▶ [Before-and-after object listings]:
————————

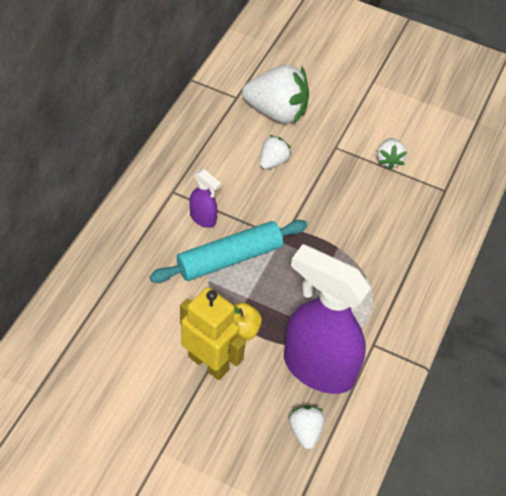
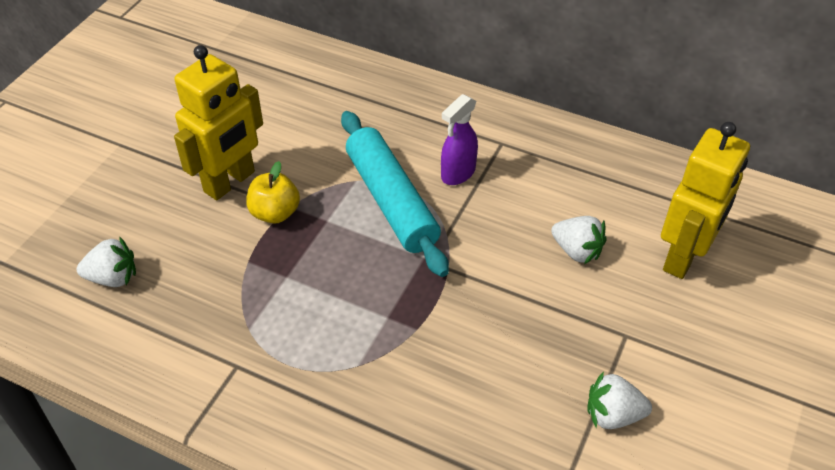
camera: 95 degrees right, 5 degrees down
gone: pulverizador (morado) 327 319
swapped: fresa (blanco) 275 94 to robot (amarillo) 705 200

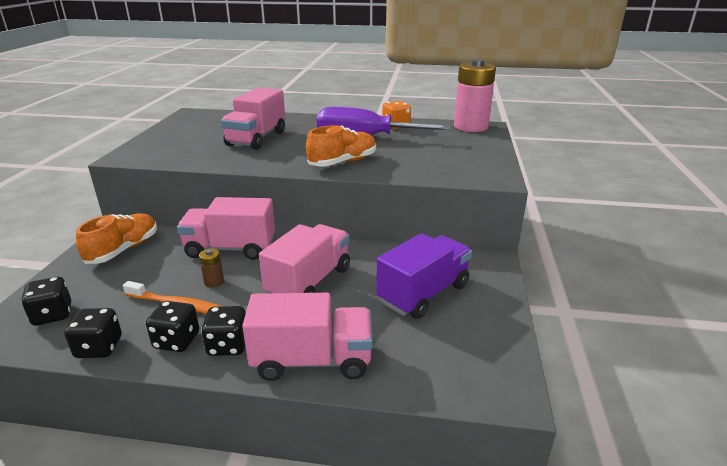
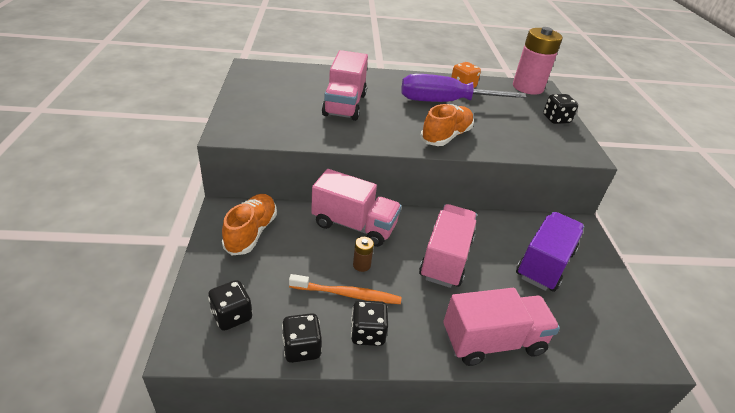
camera: 15 degrees left, 10 degrees up
shifted: dado (negro) 223 331 to 560 109
rotated: camión (rosa) 226 228 = 356 208 150 degrees counterclockwise

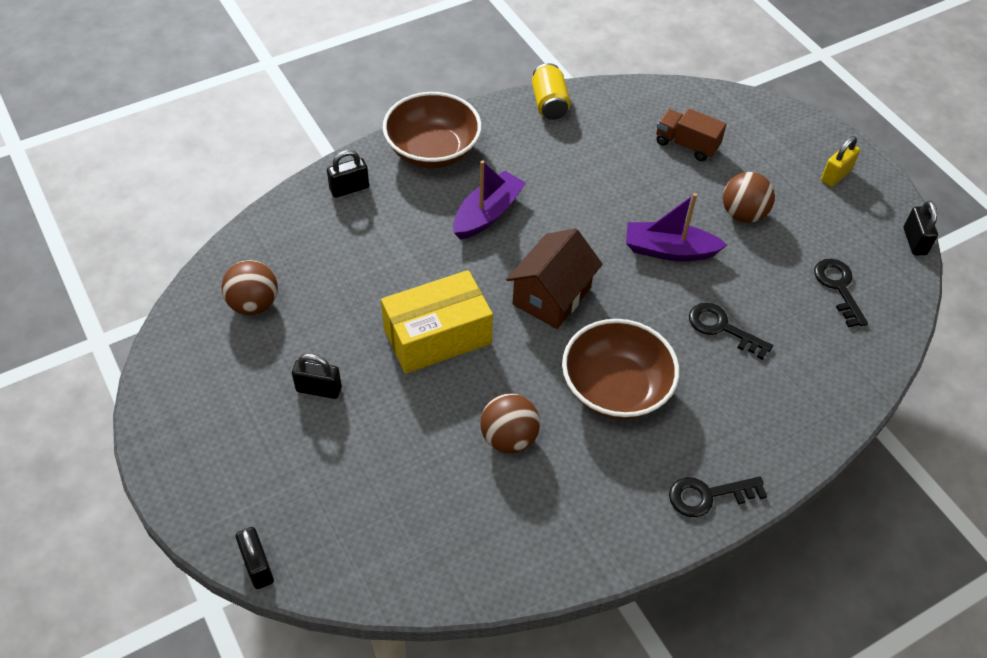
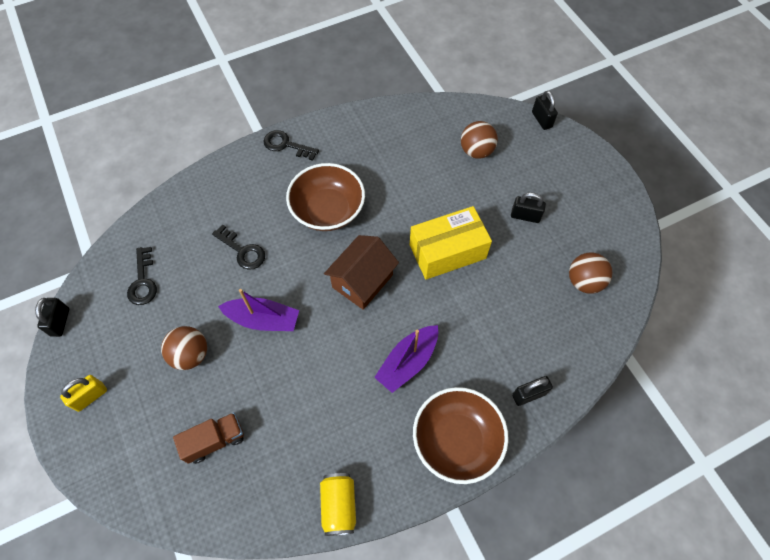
camera: 175 degrees left, 10 degrees up
shifted: pelota (marrón) 510 424 to 479 140
rotated: camión (marrón) 691 135 = 208 438 60 degrees counterclockwise; llave (negro) 718 497 = 291 145 150 degrees counterclockwise

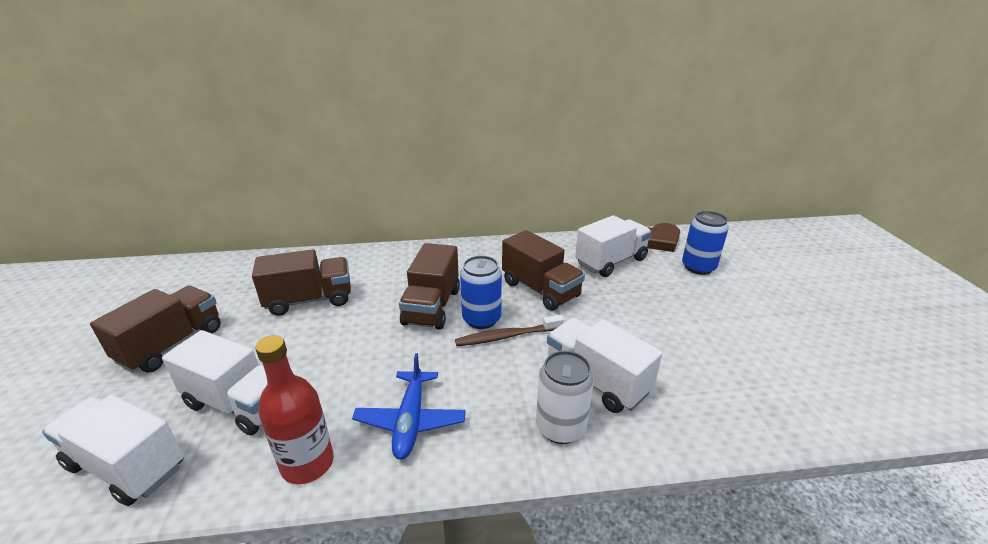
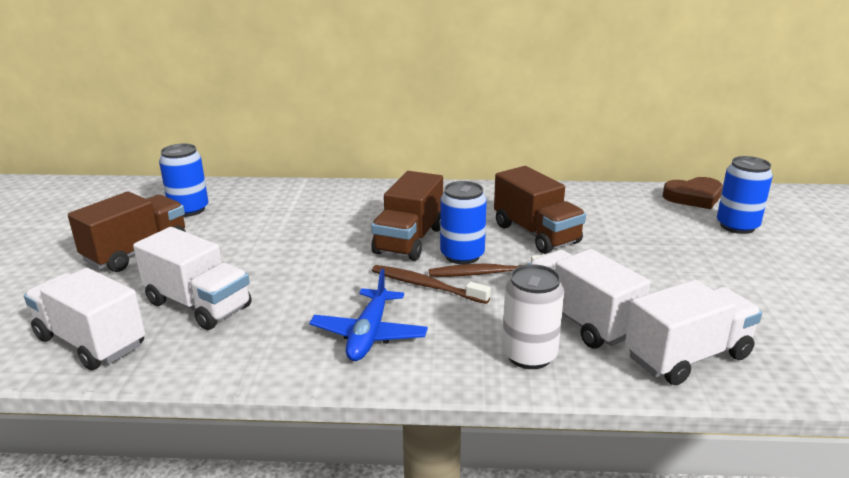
camera: 10 degrees right, 5 degrees down
gone: camión (marrón) 301 282; botella (rojo) 294 409
new: lata (azul) 183 180; cepillo de dientes (marrón) 431 284
shifted: camión (blanco) 613 246 to 693 332

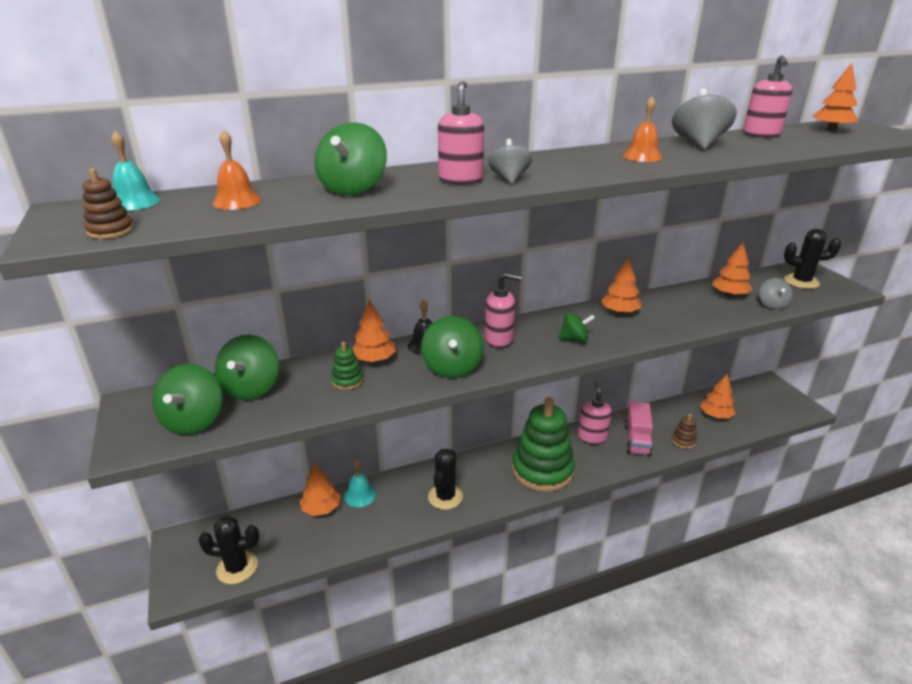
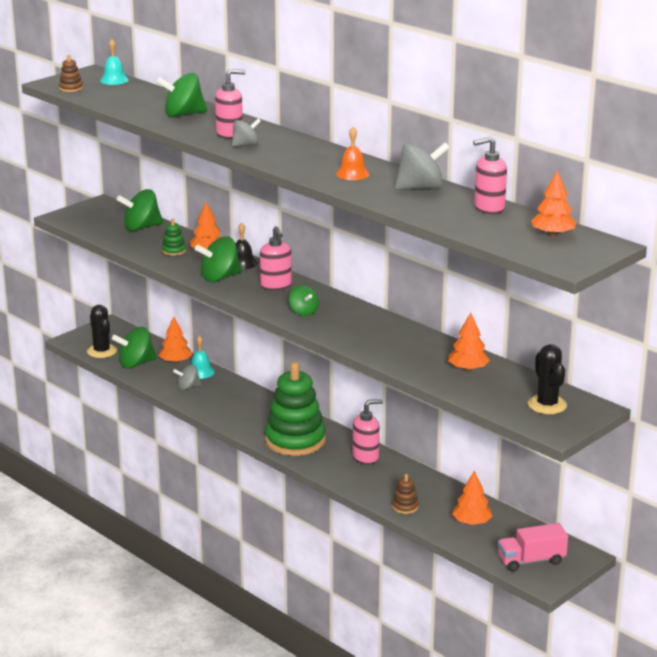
camera: 65 degrees right, 5 degrees down
gone: campana (naranja) 237 170; árbol (naranja) 621 285; cactus (negro) 445 479
shifted: peonza (gris) 776 293 to 187 377; peonza (verde) 187 399 to 134 348; camión (rosa) 639 428 to 533 547

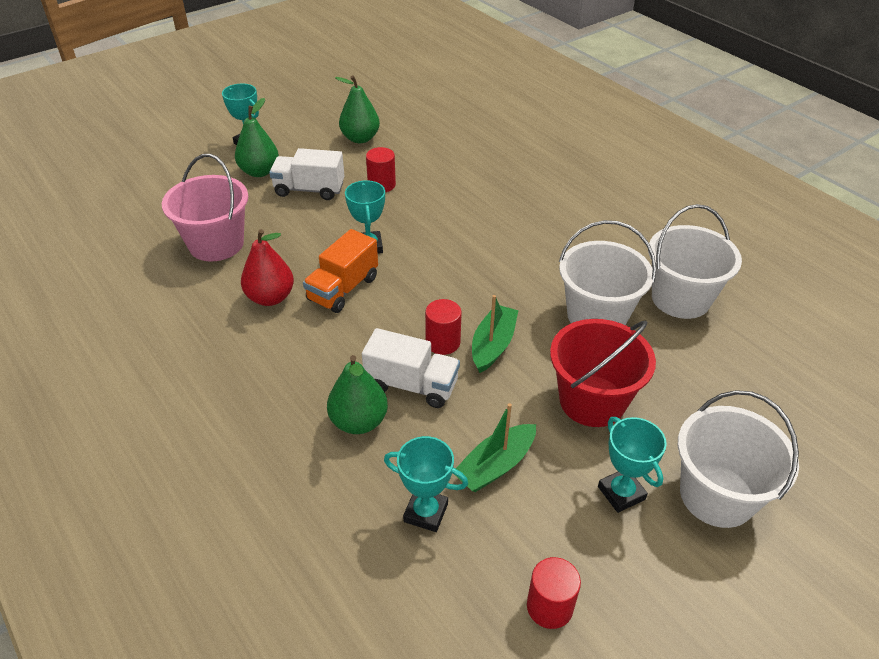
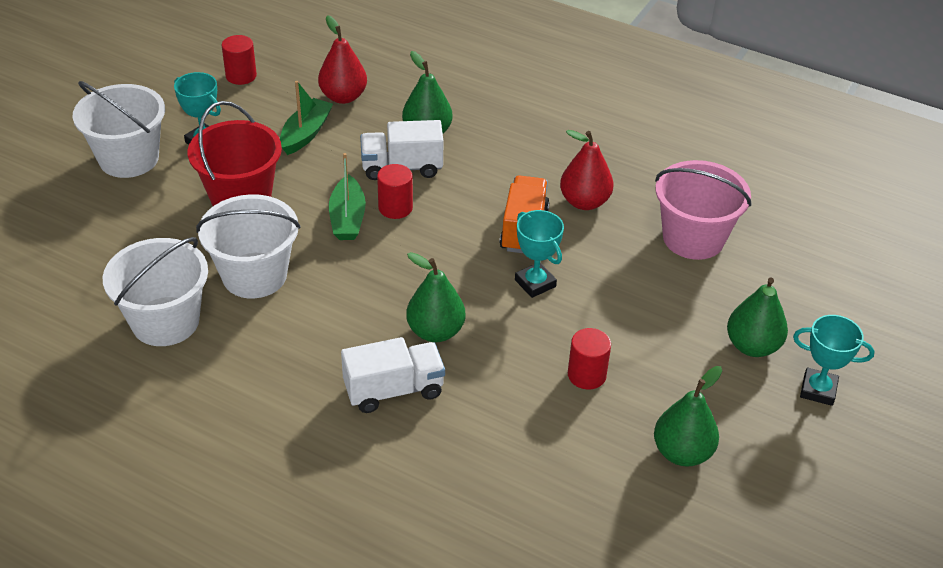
camera: 155 degrees right, 0 degrees up
new: pera (verde) 436 297
shifted: camión (blanco) 306 174 to 393 375
swapped: trofeo (turquesa) 426 484 to pera (rojo) 342 59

————————

▶ [Exercise requirements]: Identify each line in the records above that contains the word "marrón", and copy it out in full.

▶ [Result for this task]:
shifted: pelota (marrón) 510 424 to 479 140
rotated: camión (marrón) 691 135 = 208 438 60 degrees counterclockwise; llave (negro) 718 497 = 291 145 150 degrees counterclockwise
gone: camión (marrón) 301 282; botella (rojo) 294 409
new: lata (azul) 183 180; cepillo de dientes (marrón) 431 284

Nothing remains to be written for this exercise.